### Records to use

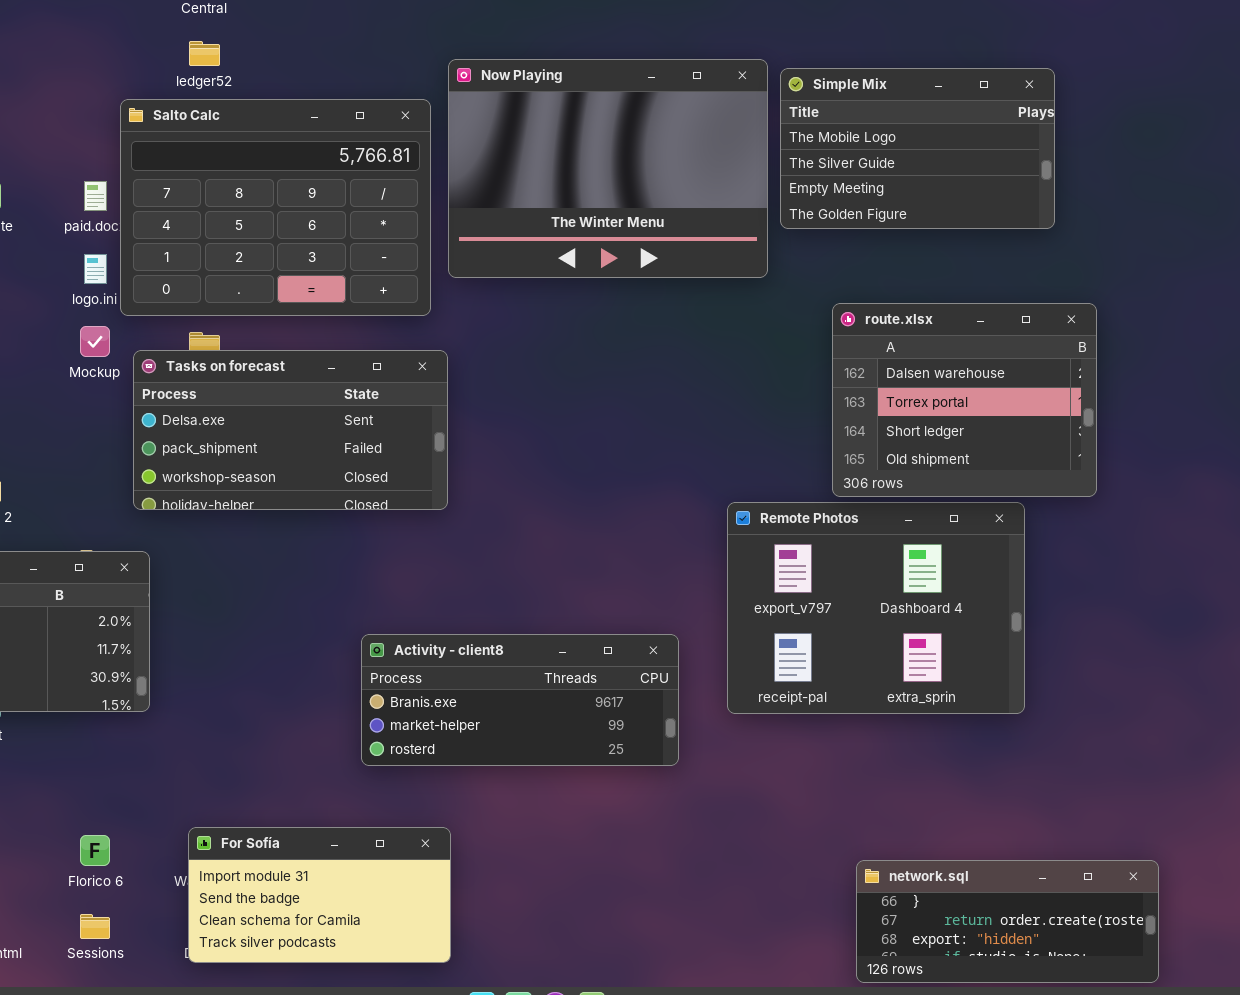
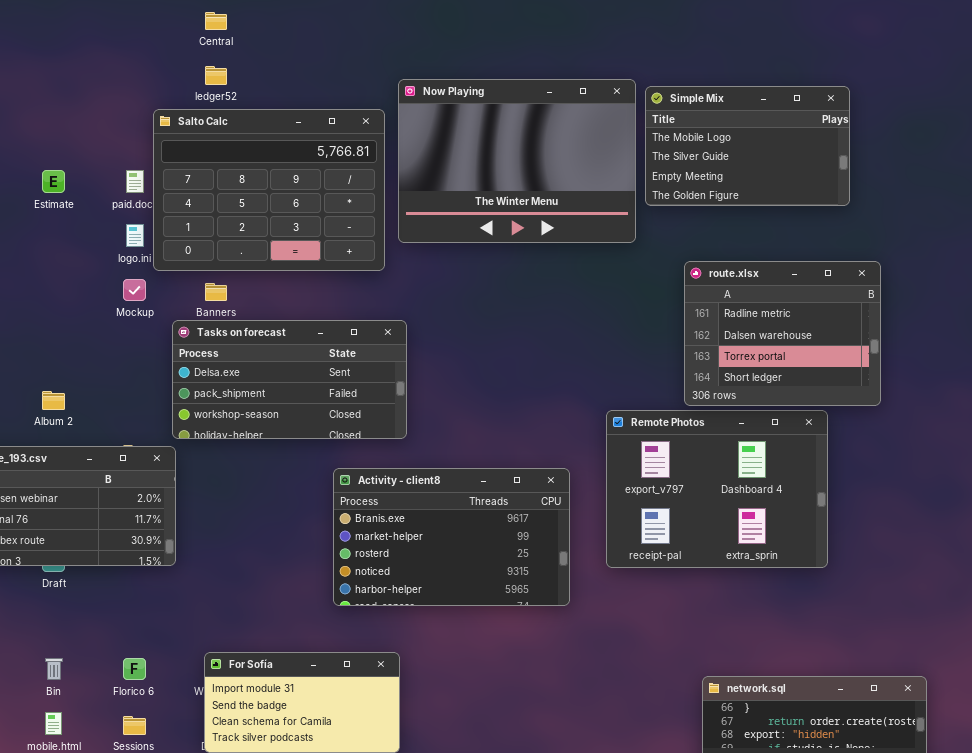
route.xlsx: [832,303,1097,497] -> [684,261,881,406], scrolled up 1 row
Tasks on forecast: [133,350,448,510] -> [172,320,407,439], moved
Activity - client8: [361,634,679,766] -> [333,468,570,606], resized

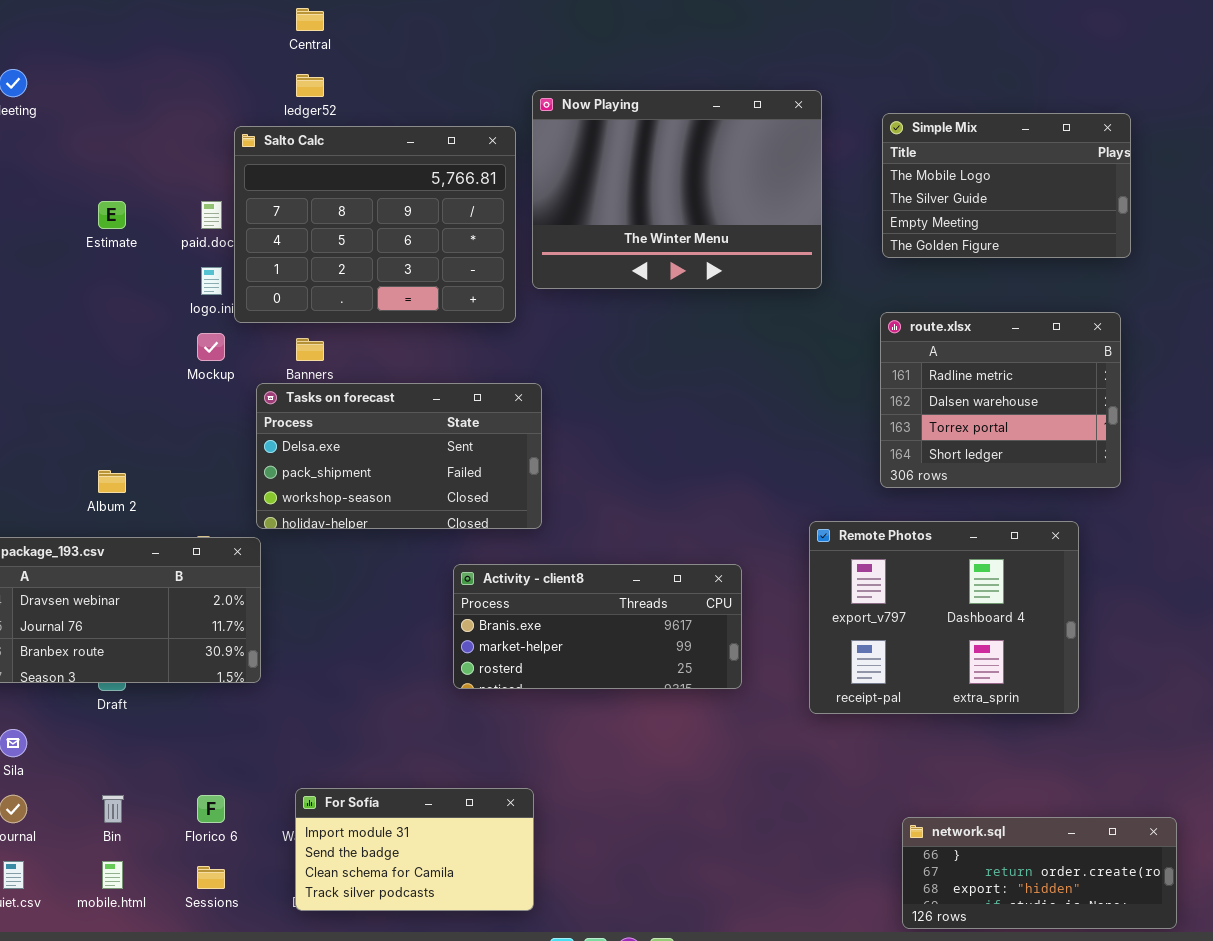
Simple Mix: [645,86,850,206] -> [882,113,1131,258], moved
Remote Photos: [606,410,828,568] -> [809,521,1079,714], moved
Activity - client8: [333,468,570,606] -> [453,564,742,689], resized

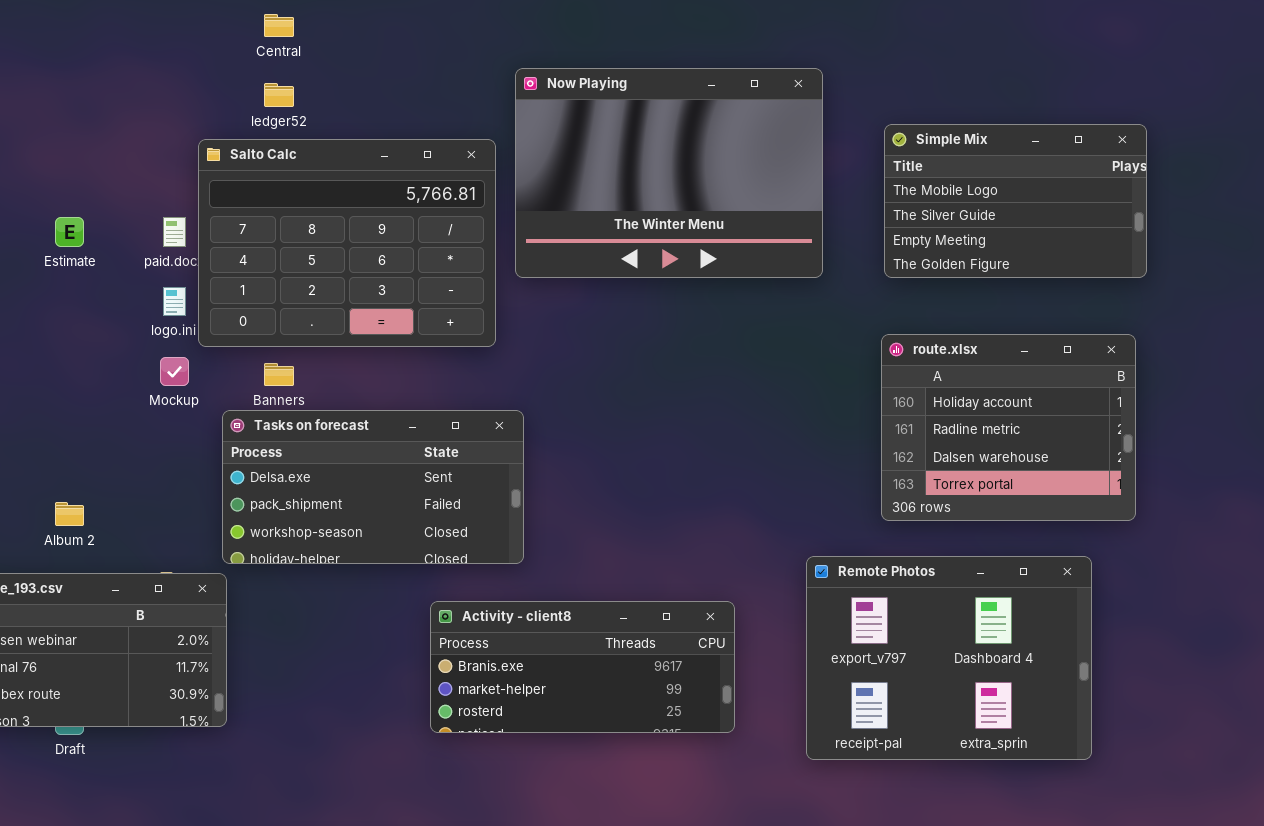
Now Playing: [532,90,822,289] -> [515,68,823,278], moved
route.xlsx: [880,312,1121,488] -> [881,334,1136,521], scrolled up 1 row

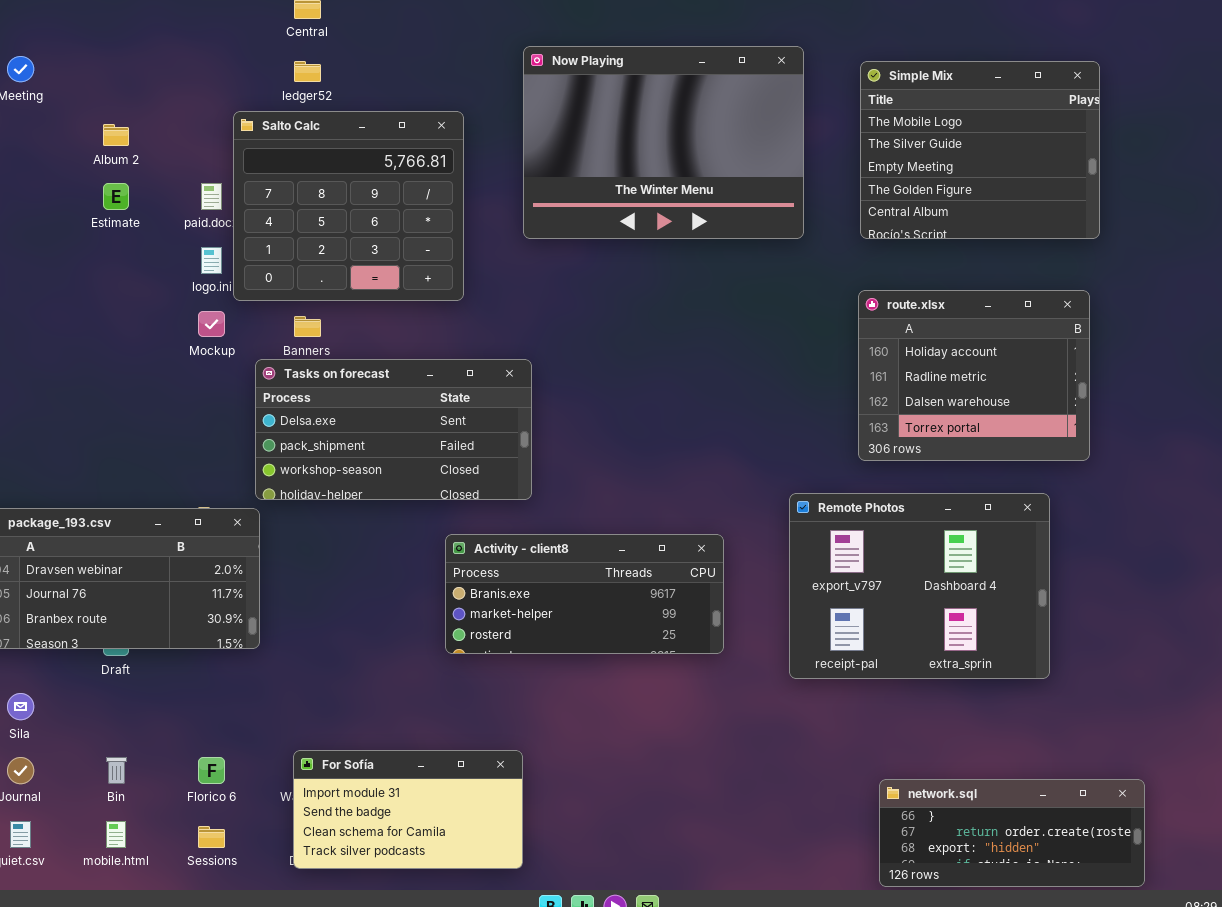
Simple Mix: [884,124,1147,278] -> [860,61,1100,239], resized
Salto Calc: [198,139,496,347] -> [233,111,464,301], resized
Album 2: [55,502,84,526] -> [103,124,129,146], moved

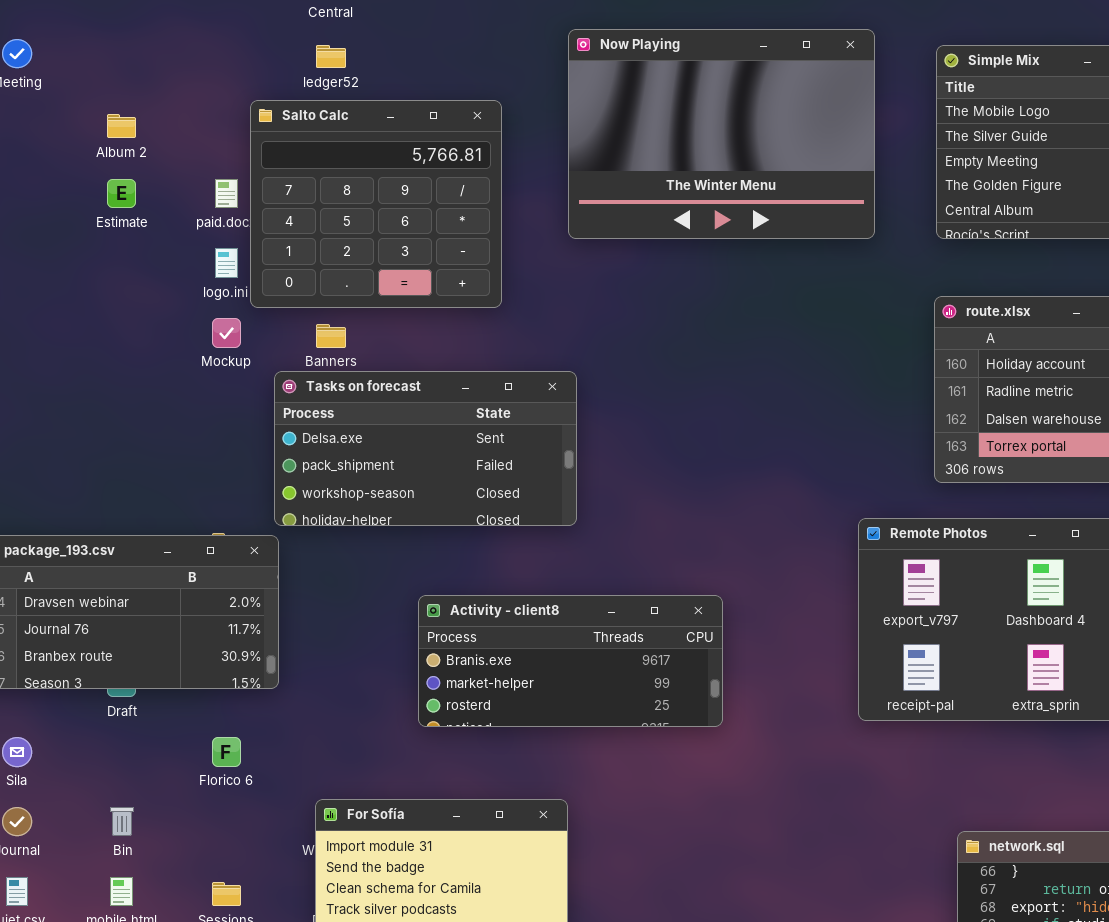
Activity - client8: [445,534,724,654] -> [418,595,723,727], moved
Florico 6: [198,757,225,784] -> [212,737,241,767], moved

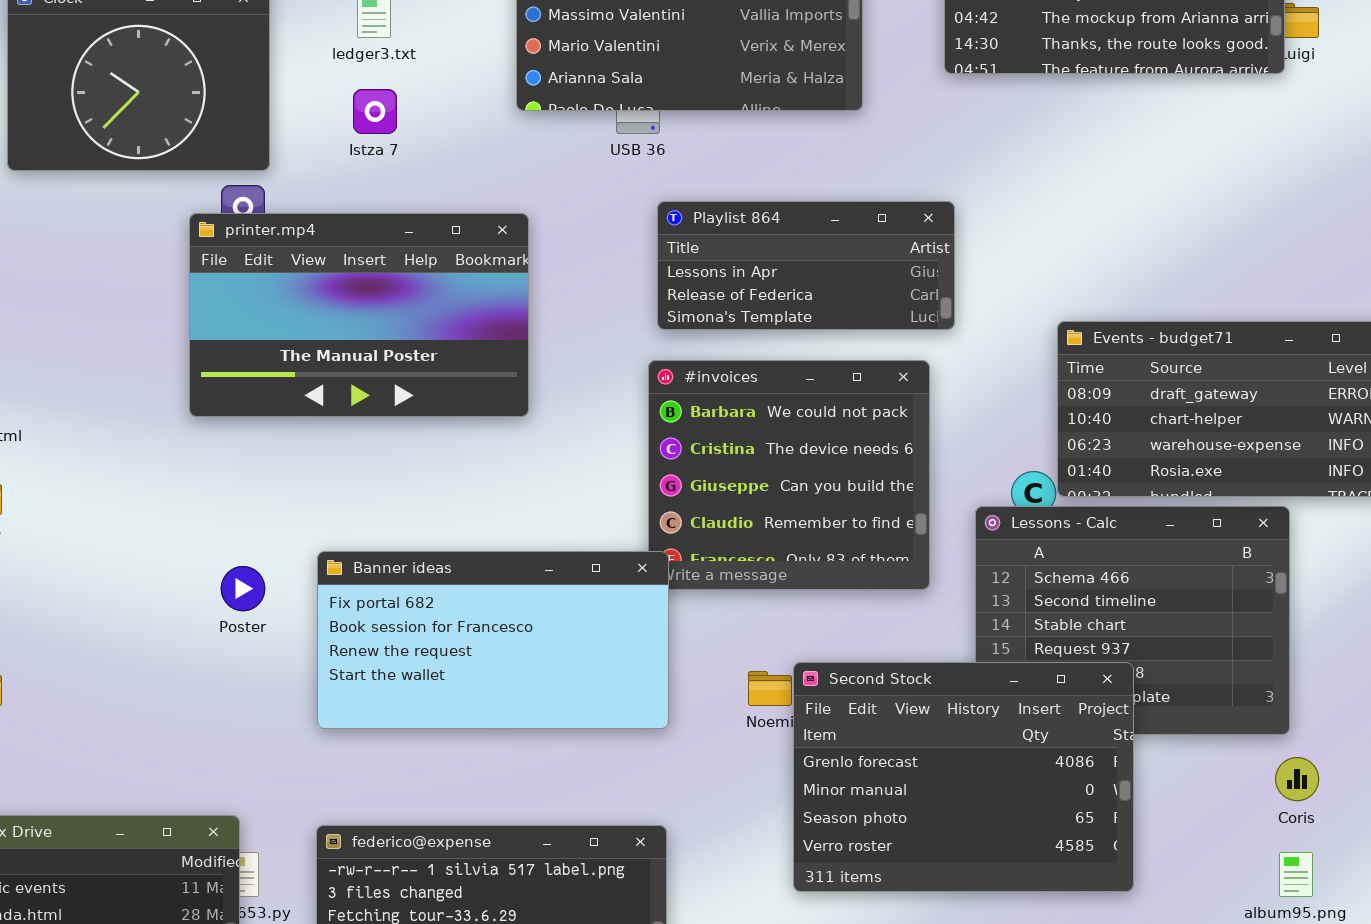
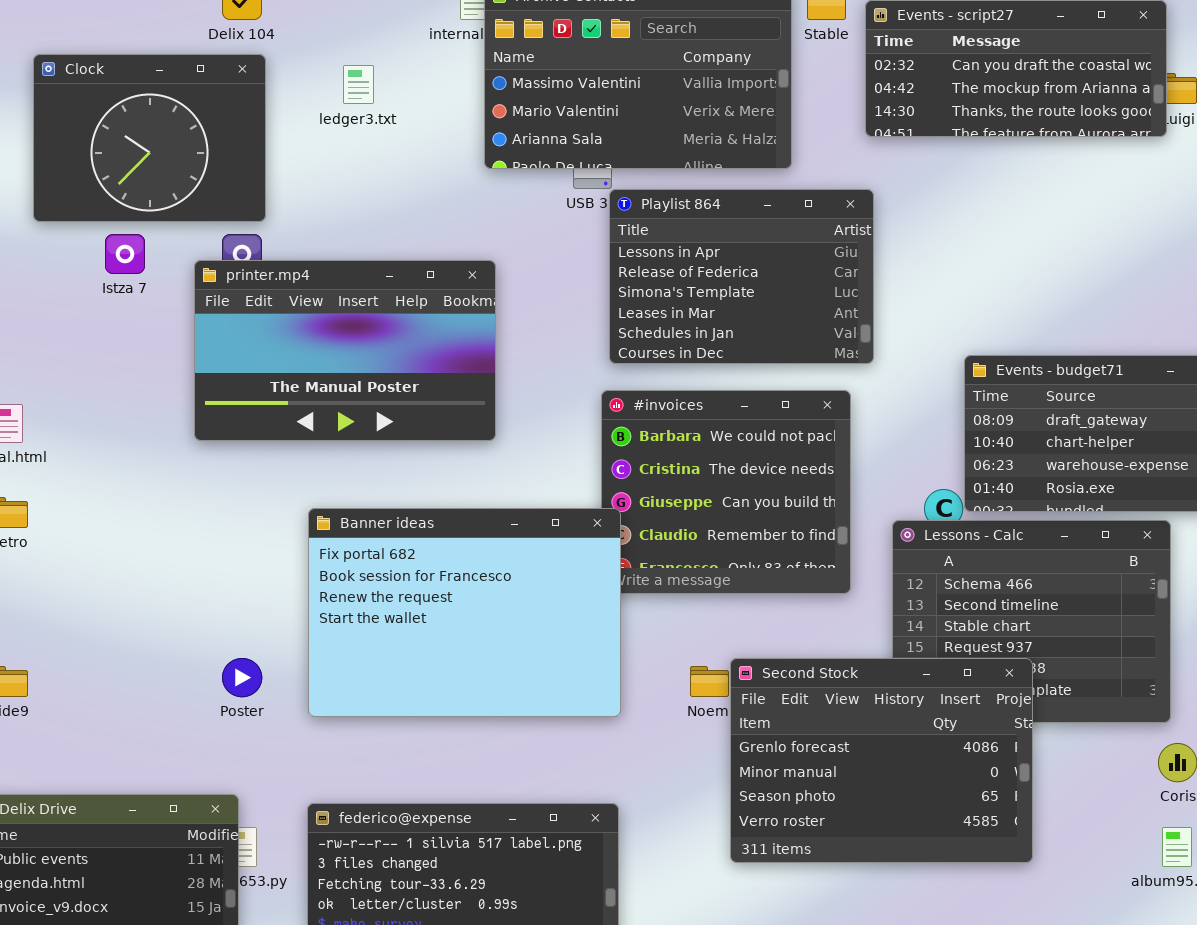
Istza 7: [353,89,397,134] -> [105,234,145,274], moved
Playlist 864: [657,201,955,330] -> [609,189,874,364], resized
Banner ideas: [317,551,669,729] -> [308,508,621,717], resized
Poster: [221,566,265,611] -> [222,658,262,697], moved

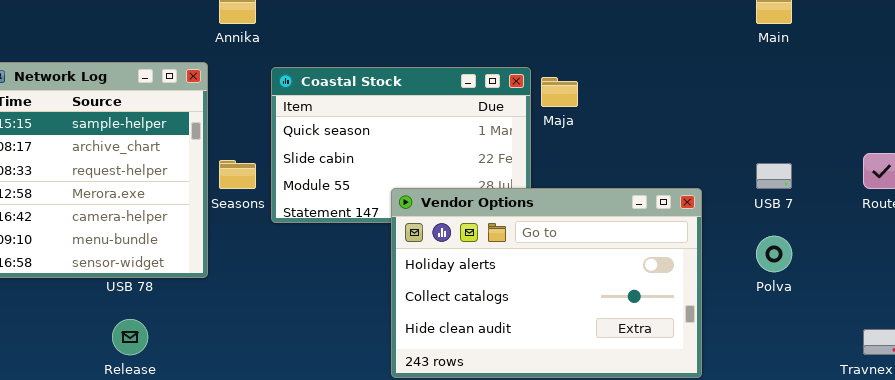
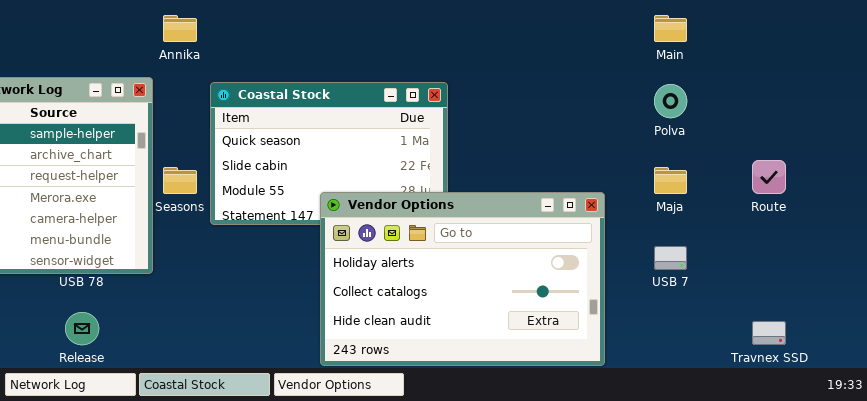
Maja: [541,77,578,107] -> [654,167,687,194], moved
USB 7: [756,163,792,189] -> [654,246,687,270], moved
Polva: [756,236,792,272] -> [654,84,687,118], moved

### Task statement
Copy every line of the entries above in which "xlsx" occurs.

### Task answer
route.xlsx: [832,303,1097,497] -> [684,261,881,406], scrolled up 1 row
route.xlsx: [880,312,1121,488] -> [881,334,1136,521], scrolled up 1 row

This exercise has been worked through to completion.